Start of DATA PROVIDED

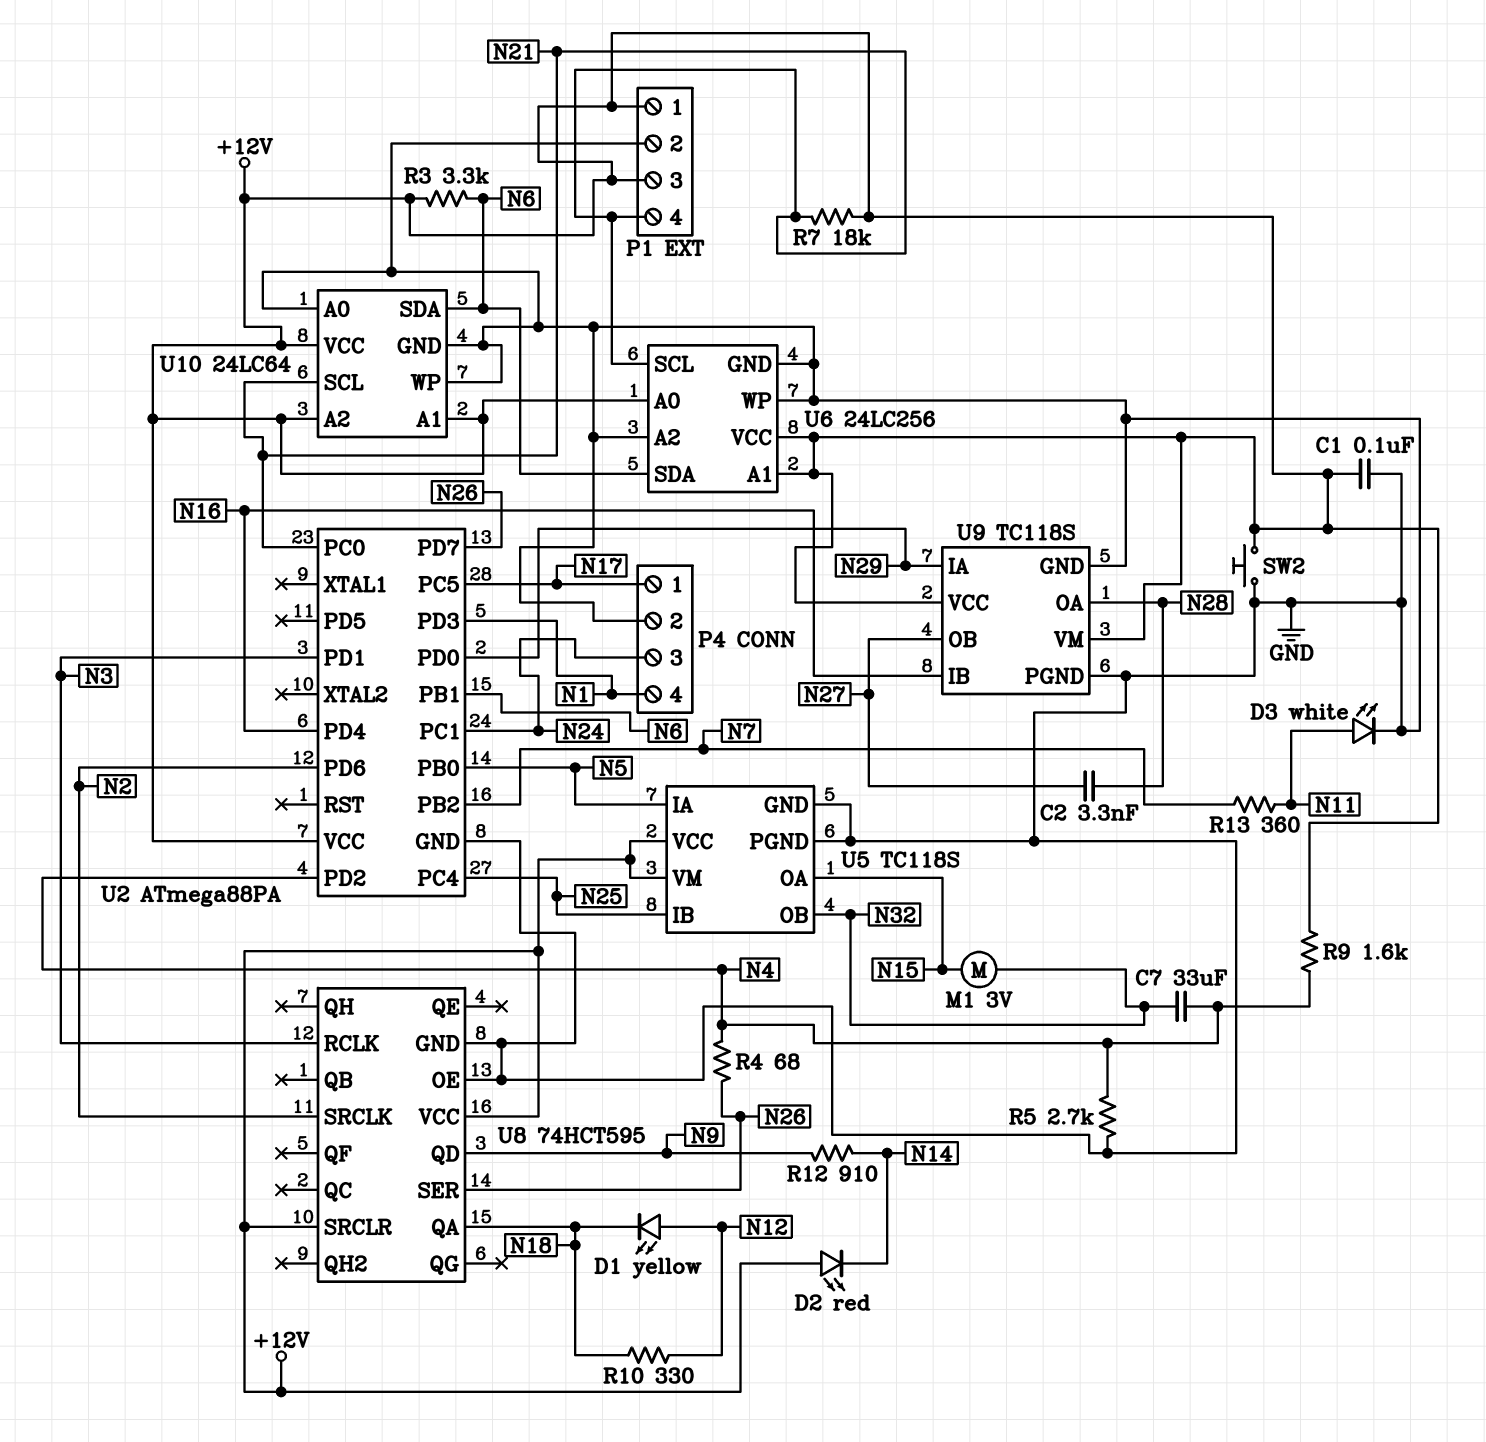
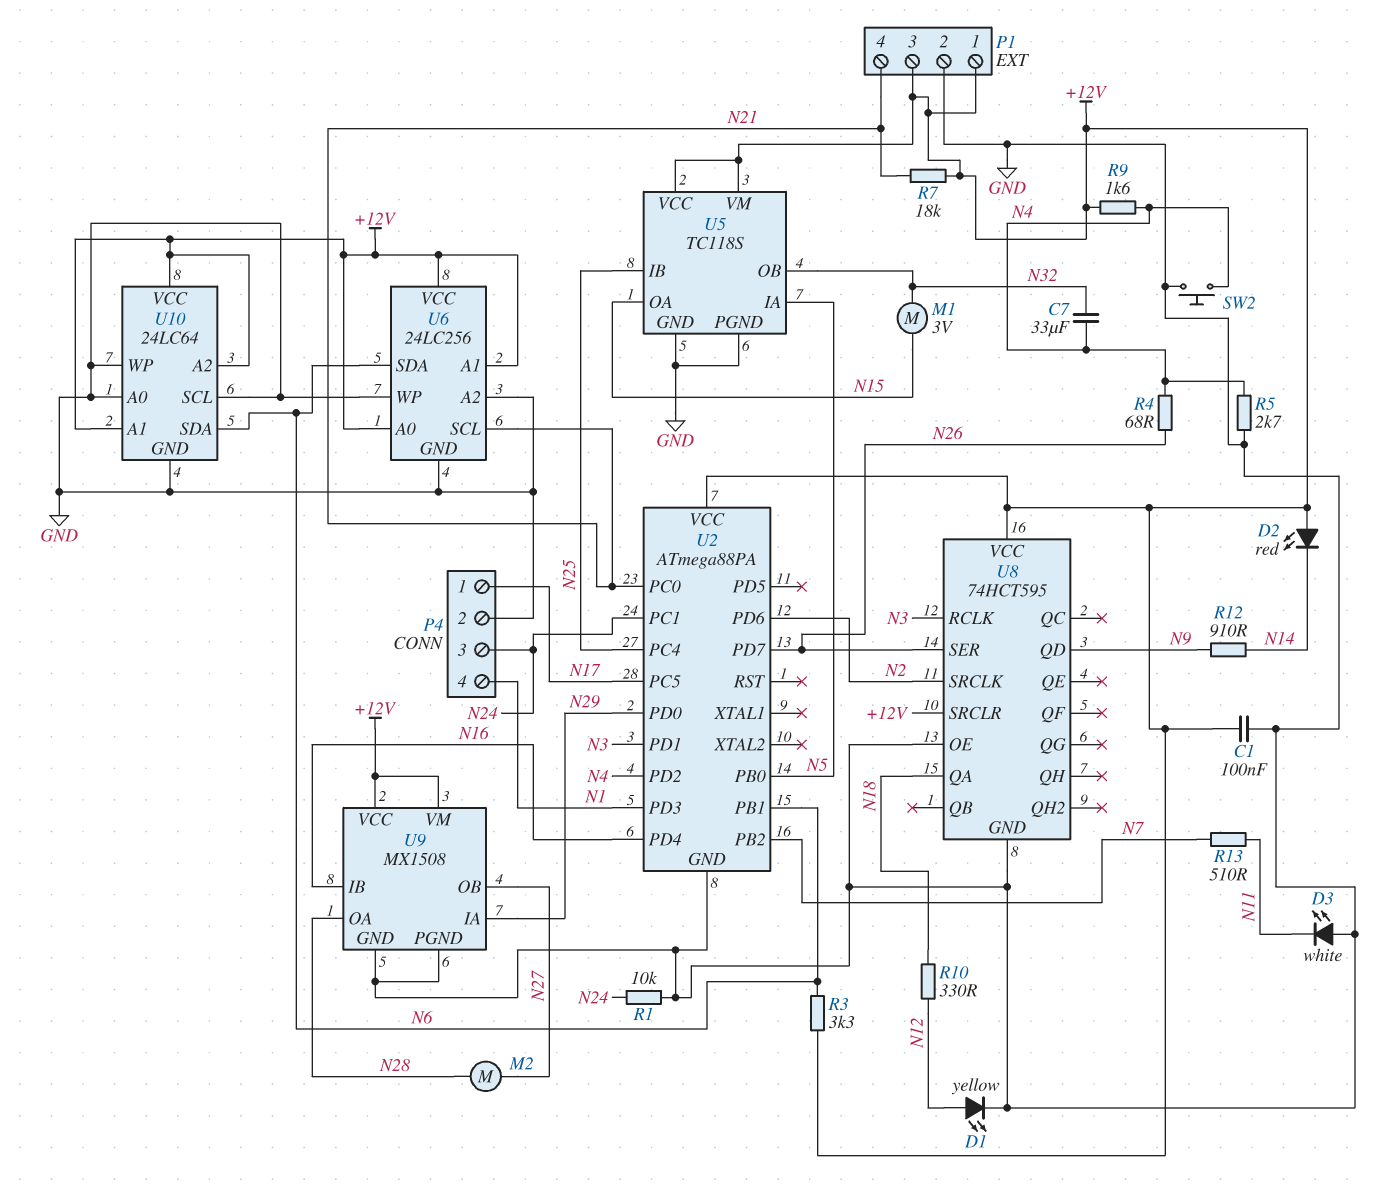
C2: 3.3nF (N27, N28) -> none
D1: LED yellow (A N12, K N18) -> LED yellow (A N12, K GND)
D3: LED white (A N11, K GND) -> LED white (A GND, K N11)
M2: none -> motor (N27, N28)
R1: none -> 10k (GND, N24)
R13: 360 (N7, N11) -> 510 (N7, N11)
SW2: button (+12V, GND) -> button (GND, N4)
U9: TC118S -> MX1508
U10 pin SCL: N21 -> GND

End of DATA PROVIDED

▶ ABOUT THIS EXERCISE
Whenever a line above contains "none", copy that line.

▶ OUTPUT BELOW
C2: 3.3nF (N27, N28) -> none
M2: none -> motor (N27, N28)
R1: none -> 10k (GND, N24)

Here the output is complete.